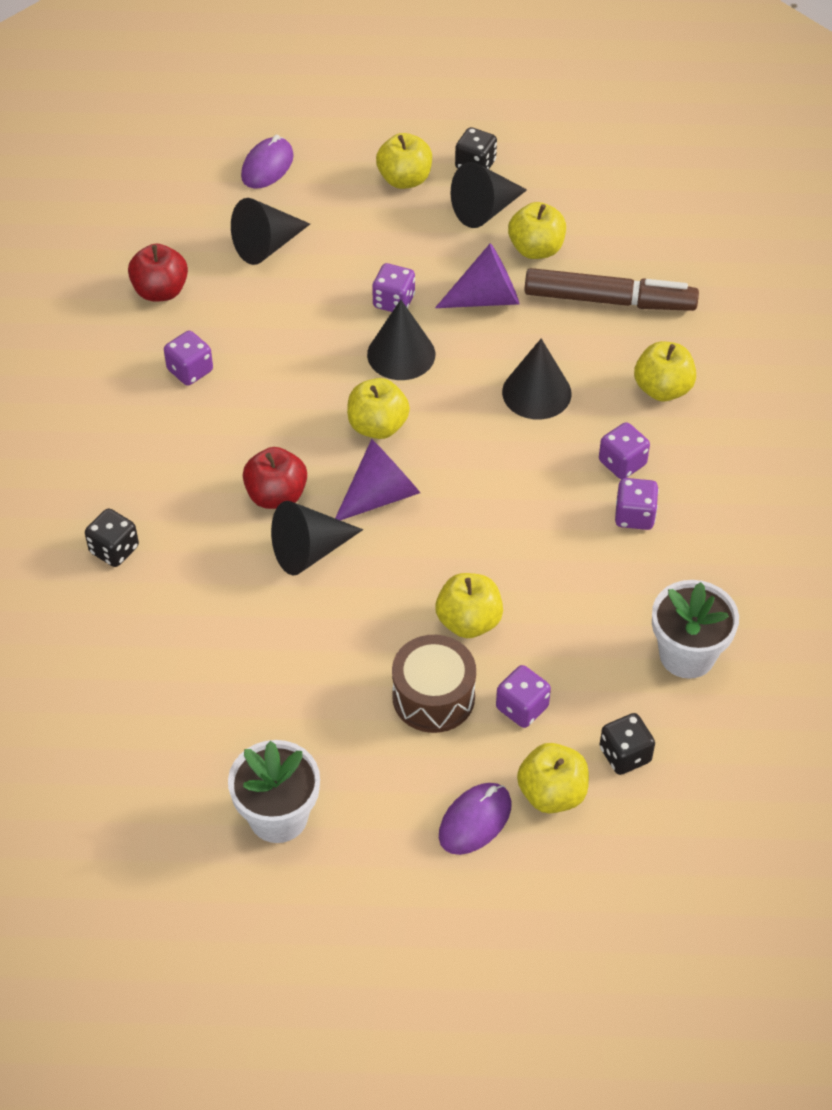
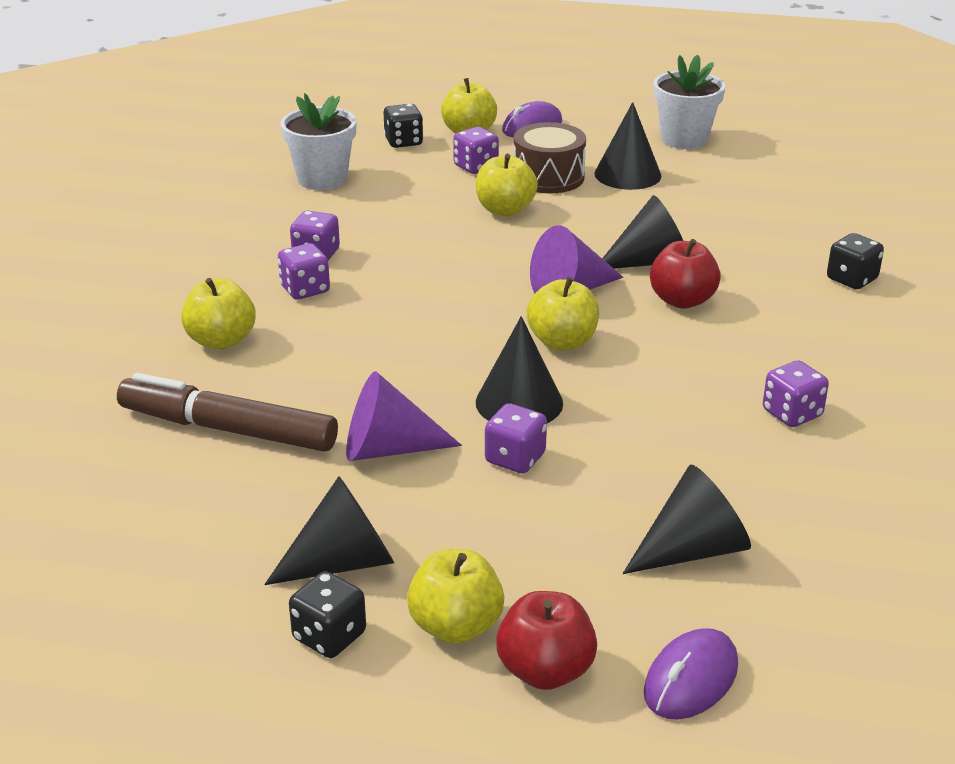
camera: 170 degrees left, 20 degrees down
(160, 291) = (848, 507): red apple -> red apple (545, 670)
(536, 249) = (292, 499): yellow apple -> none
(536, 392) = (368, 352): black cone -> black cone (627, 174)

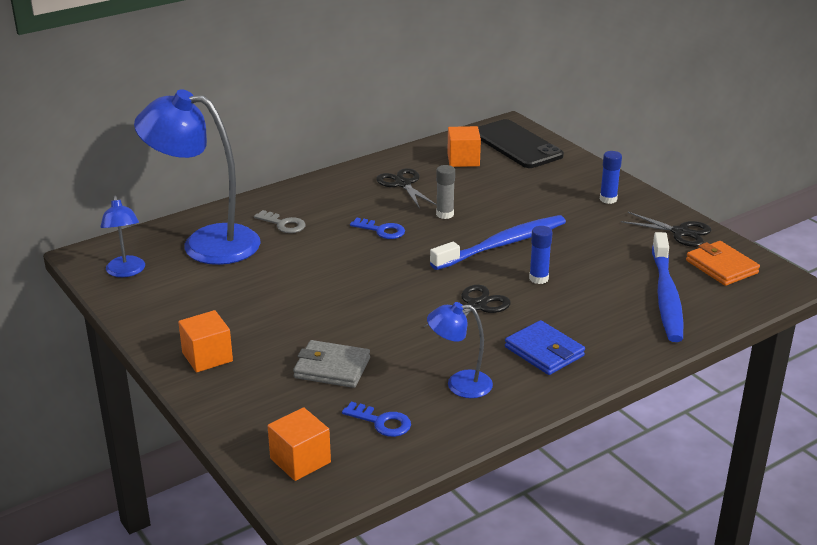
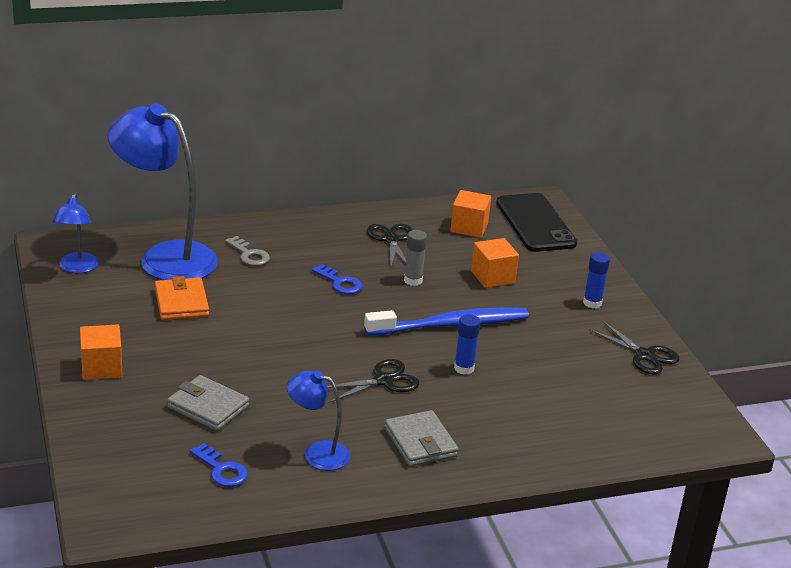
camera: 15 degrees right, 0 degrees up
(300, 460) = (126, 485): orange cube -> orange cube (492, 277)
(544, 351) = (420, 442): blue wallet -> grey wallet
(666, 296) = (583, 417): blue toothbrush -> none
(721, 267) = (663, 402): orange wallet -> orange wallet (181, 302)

--

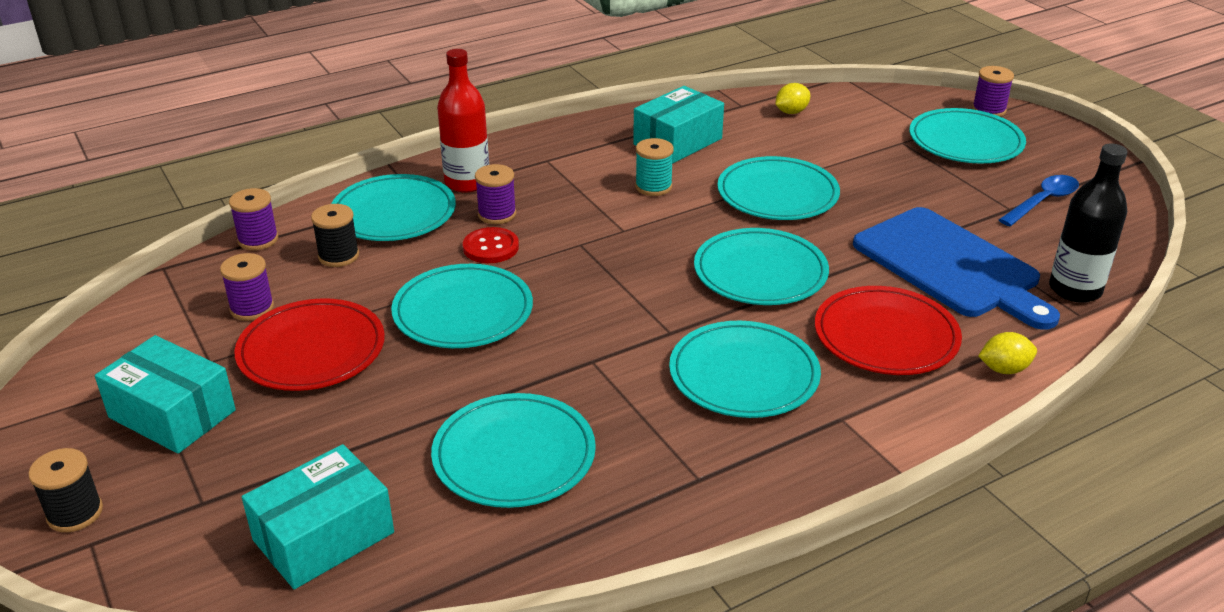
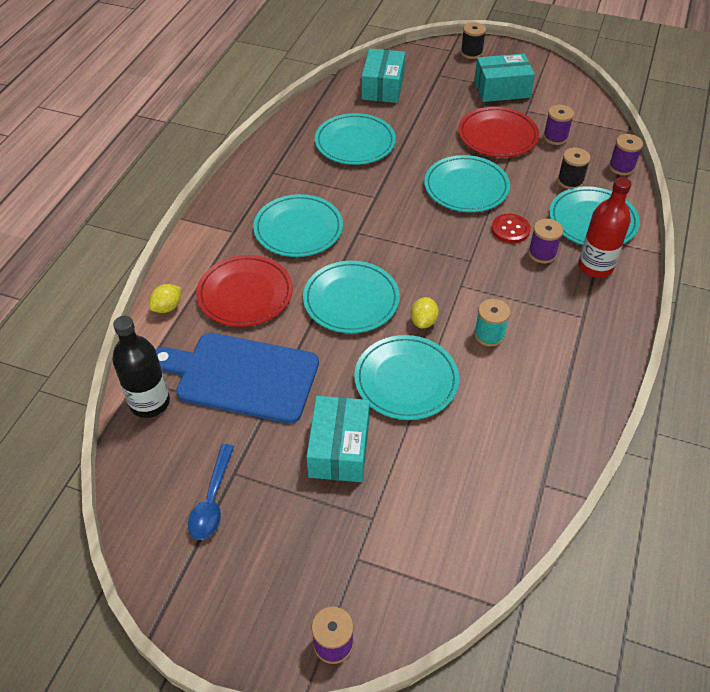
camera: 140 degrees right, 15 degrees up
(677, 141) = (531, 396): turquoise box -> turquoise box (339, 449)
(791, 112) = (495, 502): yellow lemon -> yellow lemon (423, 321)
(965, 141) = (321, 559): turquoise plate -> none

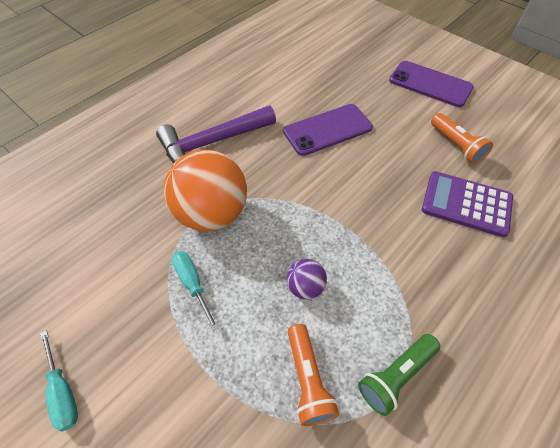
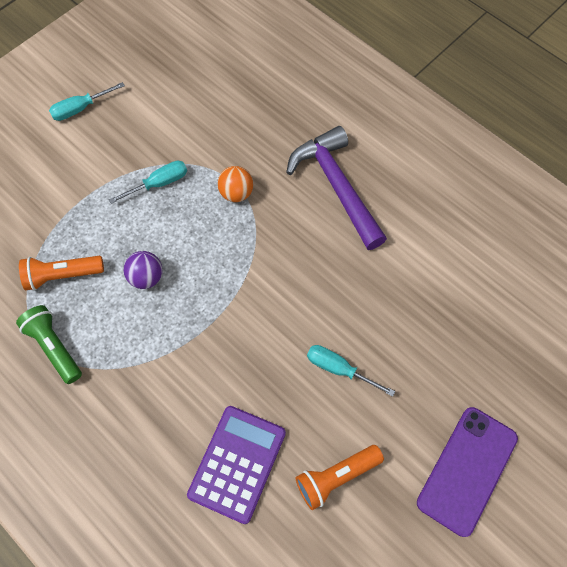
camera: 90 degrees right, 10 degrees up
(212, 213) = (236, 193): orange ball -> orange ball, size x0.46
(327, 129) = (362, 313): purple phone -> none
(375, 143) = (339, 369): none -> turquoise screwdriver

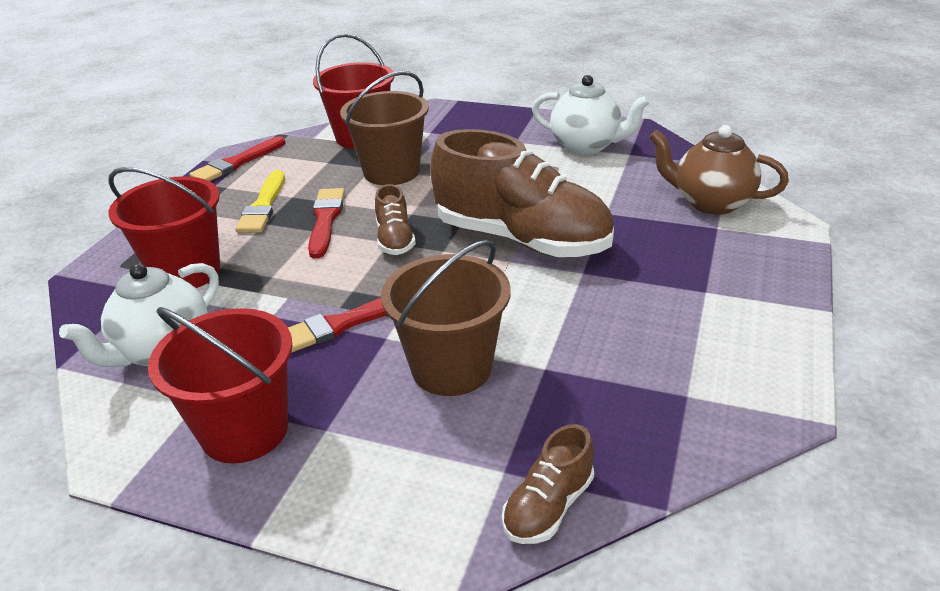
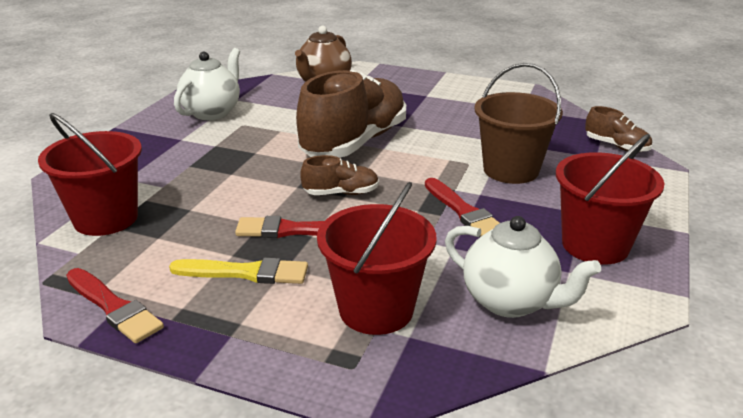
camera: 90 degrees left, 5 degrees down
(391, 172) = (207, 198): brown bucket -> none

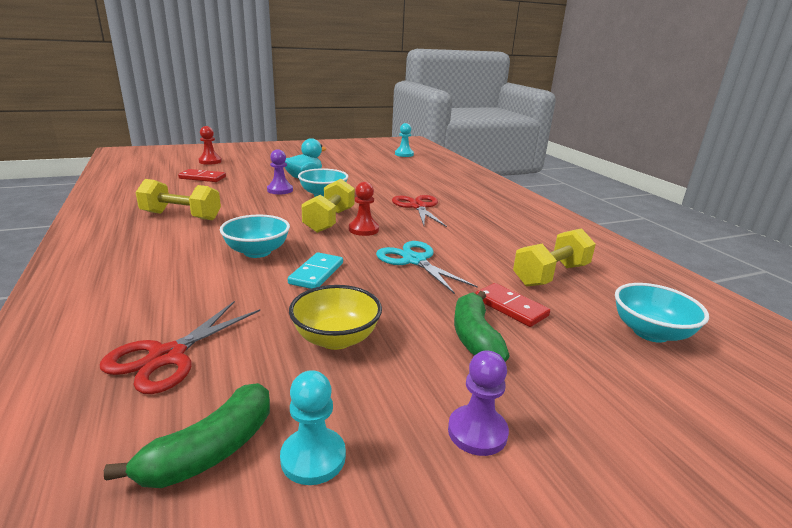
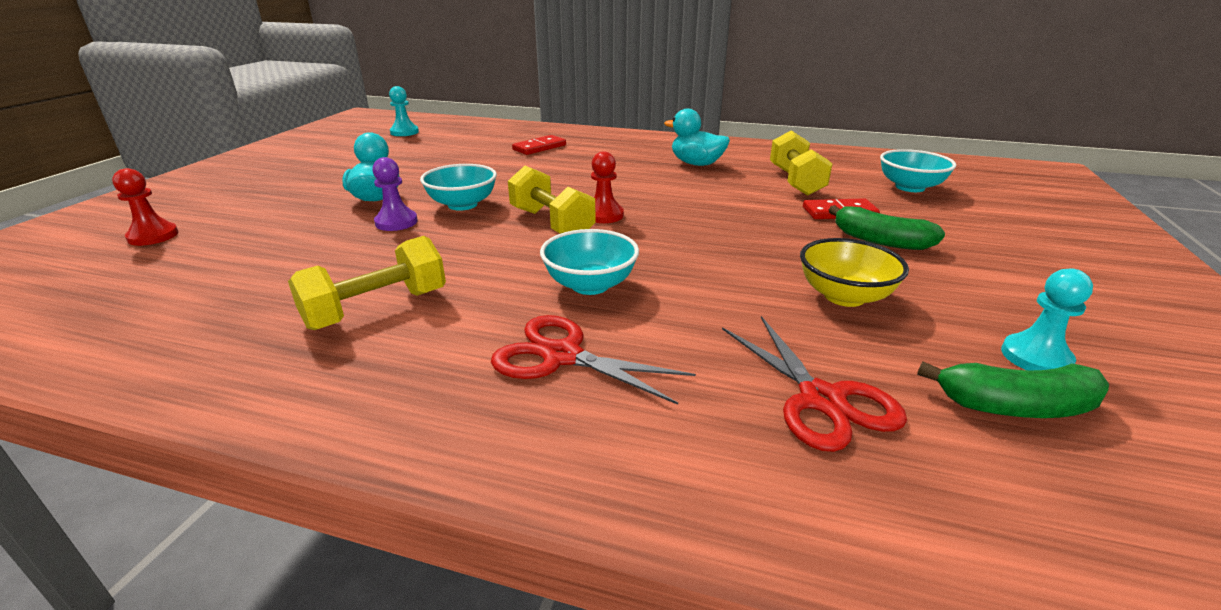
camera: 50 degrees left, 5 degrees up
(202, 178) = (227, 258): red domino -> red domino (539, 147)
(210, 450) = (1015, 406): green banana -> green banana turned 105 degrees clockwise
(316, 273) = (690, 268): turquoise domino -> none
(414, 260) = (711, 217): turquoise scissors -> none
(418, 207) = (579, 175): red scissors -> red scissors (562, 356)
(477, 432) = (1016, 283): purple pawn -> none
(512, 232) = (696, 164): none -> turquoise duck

==

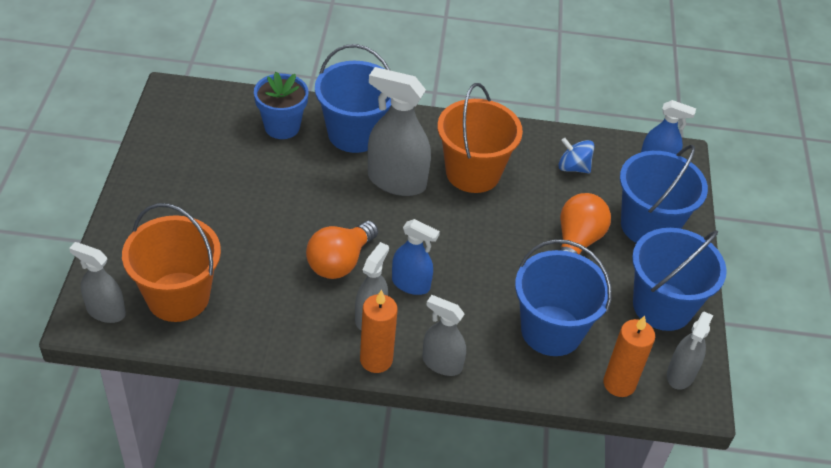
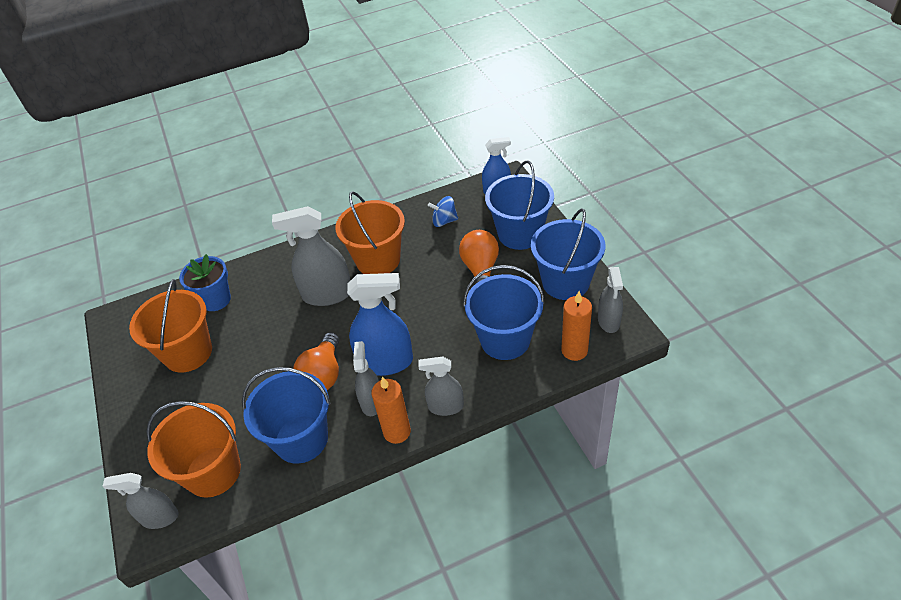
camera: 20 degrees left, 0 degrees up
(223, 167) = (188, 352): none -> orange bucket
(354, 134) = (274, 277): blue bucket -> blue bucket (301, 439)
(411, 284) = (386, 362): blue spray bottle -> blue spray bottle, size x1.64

◆ **DIRECTIONS**: Among the lines of the material above, tally those containing "camera" and respond with the total only.

◆ **TASK OUTPUT**: 7